* Your task
Compute how many lines in the records below contain the string "none" and give that number without other output.

[[ The data open ]]

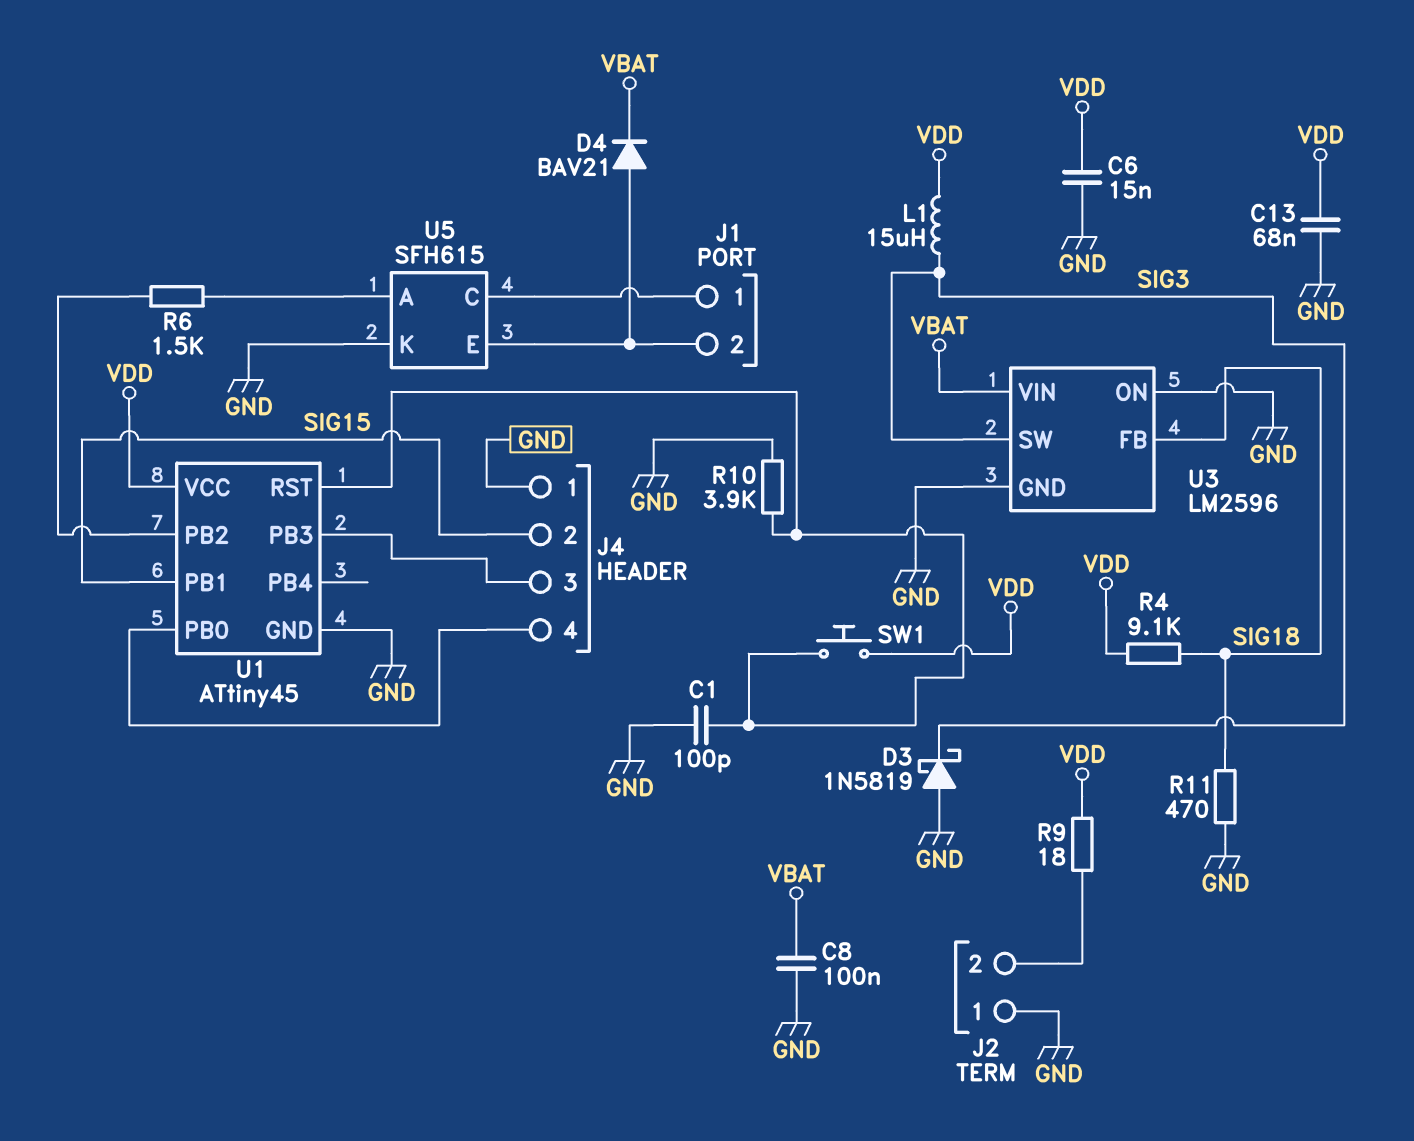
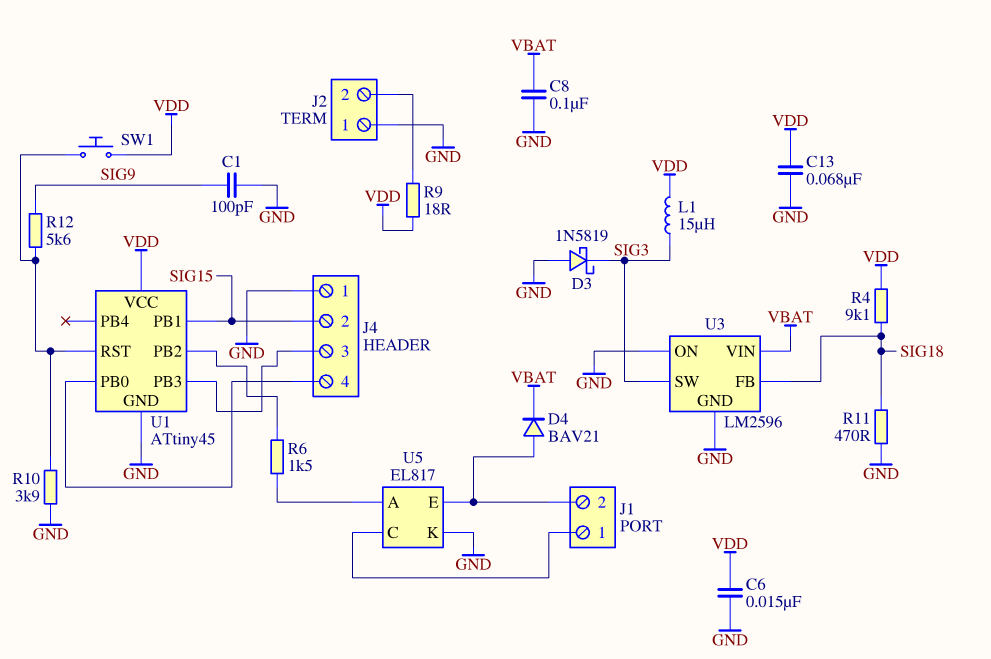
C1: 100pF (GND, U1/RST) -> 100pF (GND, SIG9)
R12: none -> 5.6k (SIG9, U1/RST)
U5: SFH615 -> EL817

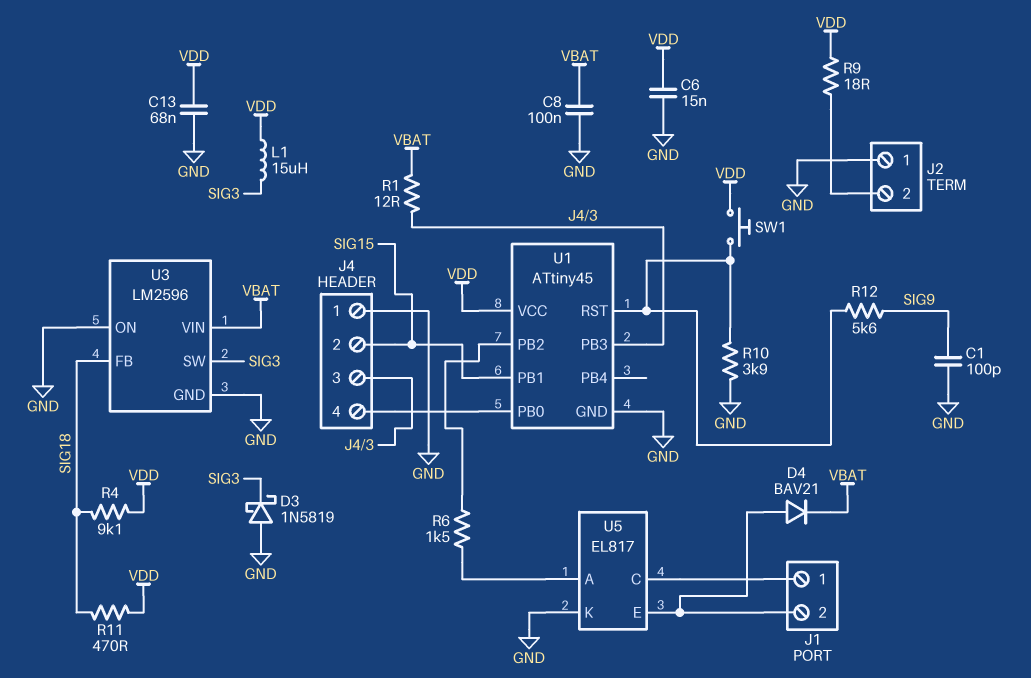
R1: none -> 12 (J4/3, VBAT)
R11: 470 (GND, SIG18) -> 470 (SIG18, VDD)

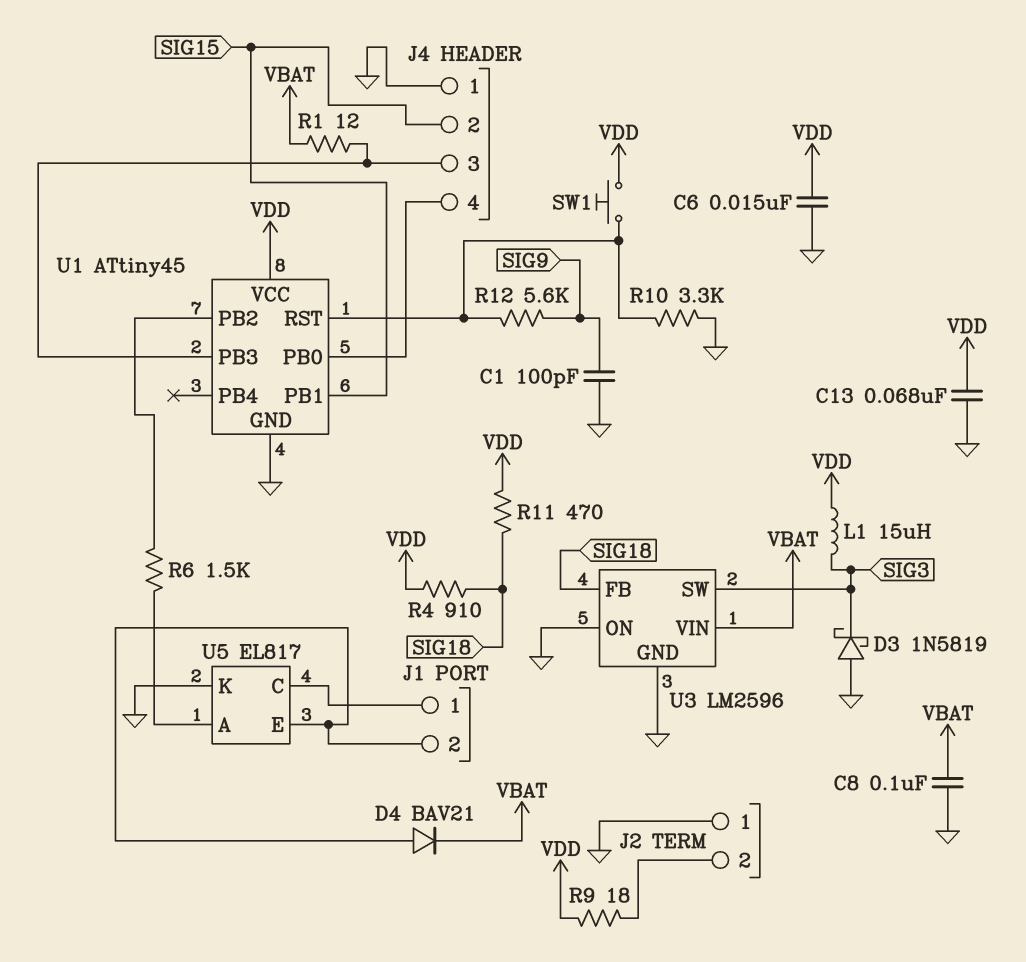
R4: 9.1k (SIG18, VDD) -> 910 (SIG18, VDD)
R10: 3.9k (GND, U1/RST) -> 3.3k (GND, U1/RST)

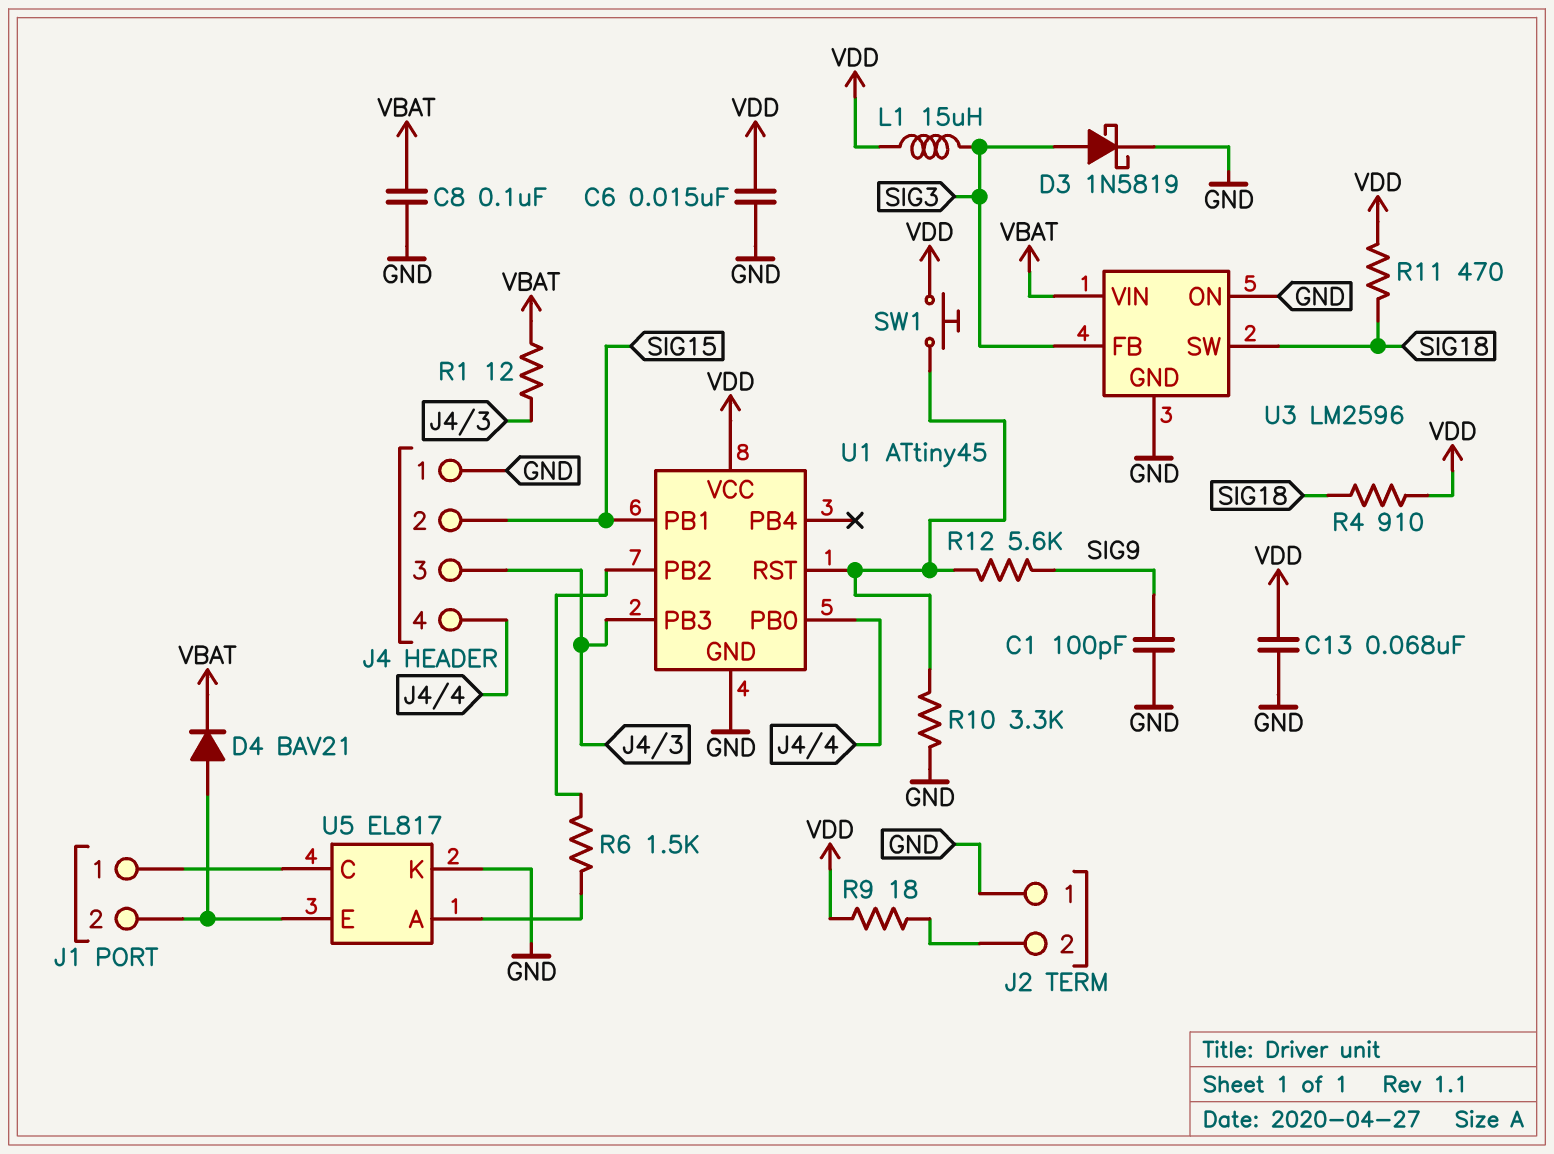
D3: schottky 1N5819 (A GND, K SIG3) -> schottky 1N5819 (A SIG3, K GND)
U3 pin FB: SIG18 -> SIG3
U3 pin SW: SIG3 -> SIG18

[[ The data closed ]]

* Solution to this task
2